• Task instructions:
Scan the entries line by line and return those with "dumbbell".

• Data to use:
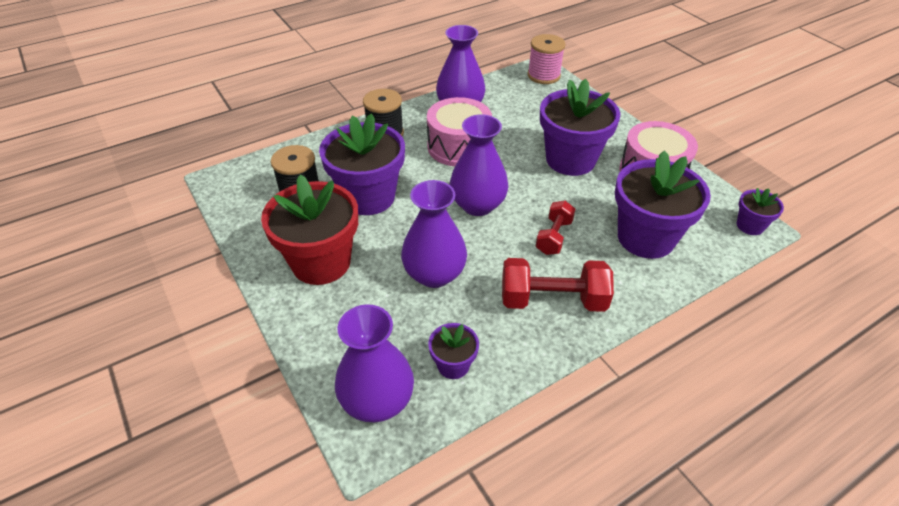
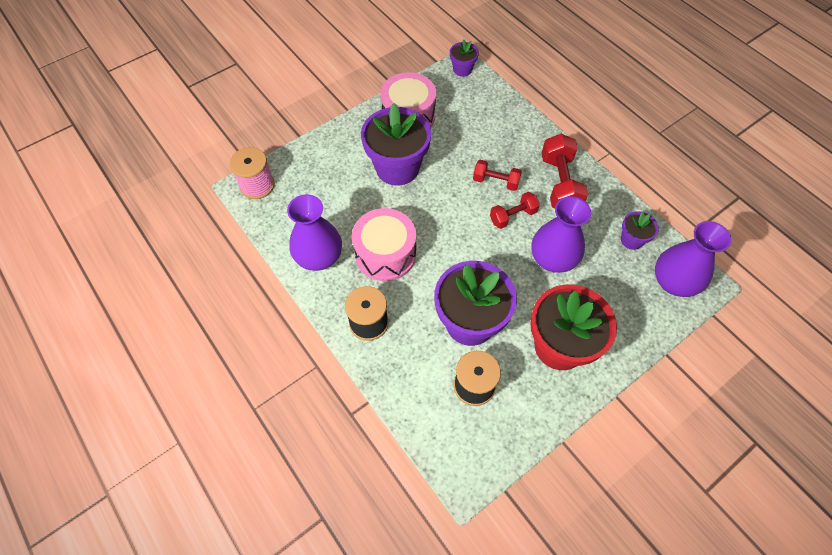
camera: 95 degrees left, 15 degrees up
(477, 205) = (467, 234): purple vase -> none
(500, 246) = (513, 216): none -> red dumbbell
(645, 238) = (486, 127): purple flower pot -> none

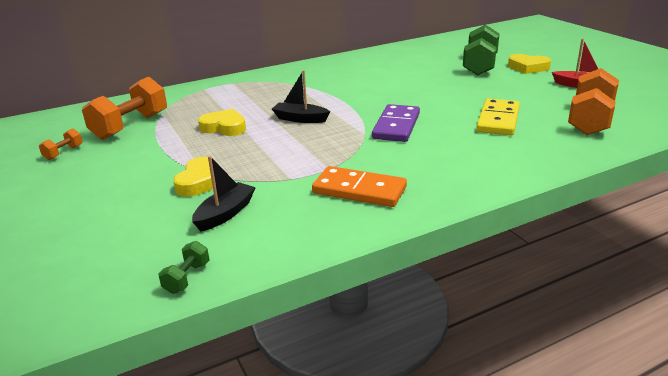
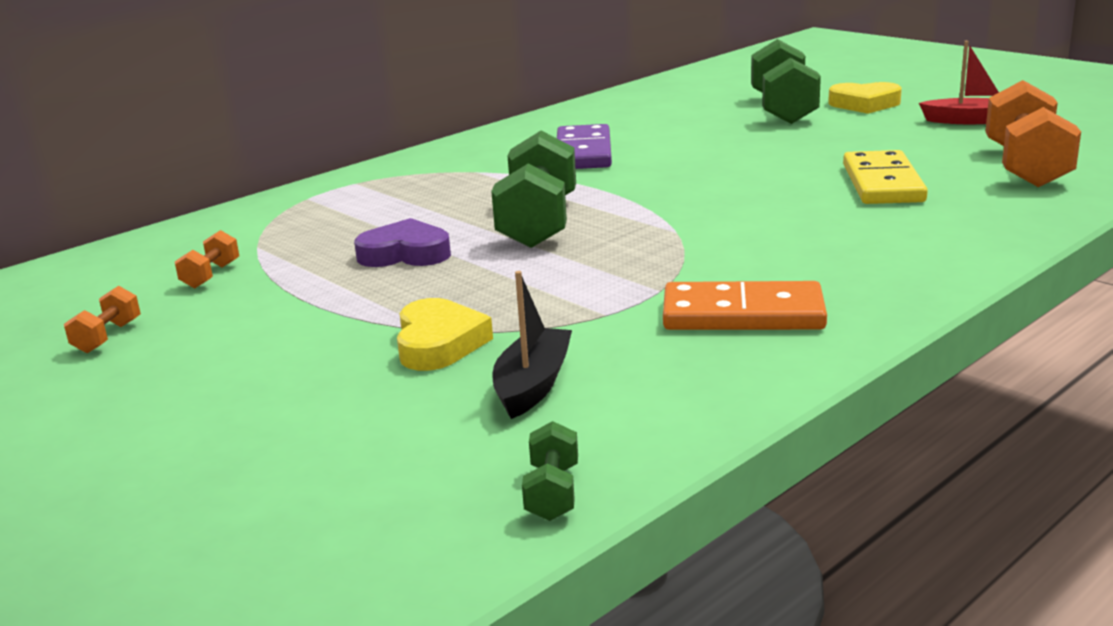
camera: 15 degrees left, 5 degrees down
(130, 126) = (211, 275): orange dumbbell -> orange dumbbell, size x0.45
(224, 127) = (405, 254): yellow heart -> purple heart
(300, 119) = (538, 223): black boat -> green dumbbell
(396, 126) = (721, 213): purple domino -> purple domino (583, 152)

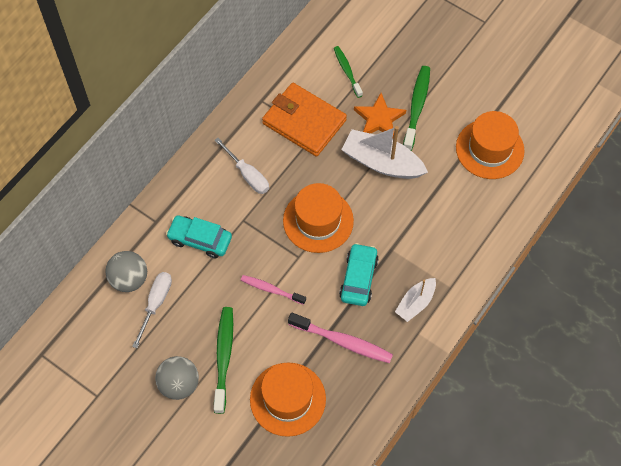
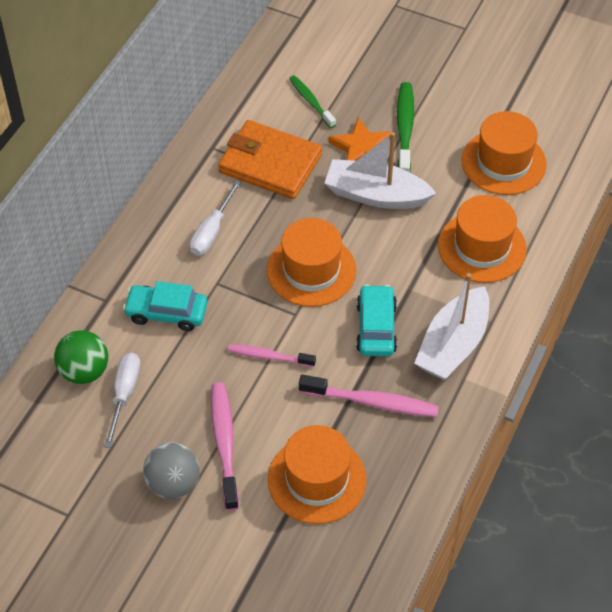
camera: 10 degrees left, 10 degrees down
(129, 279) = (84, 371): grey ball -> green ball
(224, 357) = (224, 443): green toothbrush -> pink toothbrush
(247, 175) = (212, 231): white screwdriver -> white screwdriver turned 75 degrees clockwise
(415, 303) = (453, 345): white boat -> white boat, size x1.70
(456, 222) = (482, 247): none -> orange hat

• Task response:
(500, 246) = (513, 216): none -> red dumbbell
(130, 126) = (211, 275): orange dumbbell -> orange dumbbell, size x0.45
(300, 119) = (538, 223): black boat -> green dumbbell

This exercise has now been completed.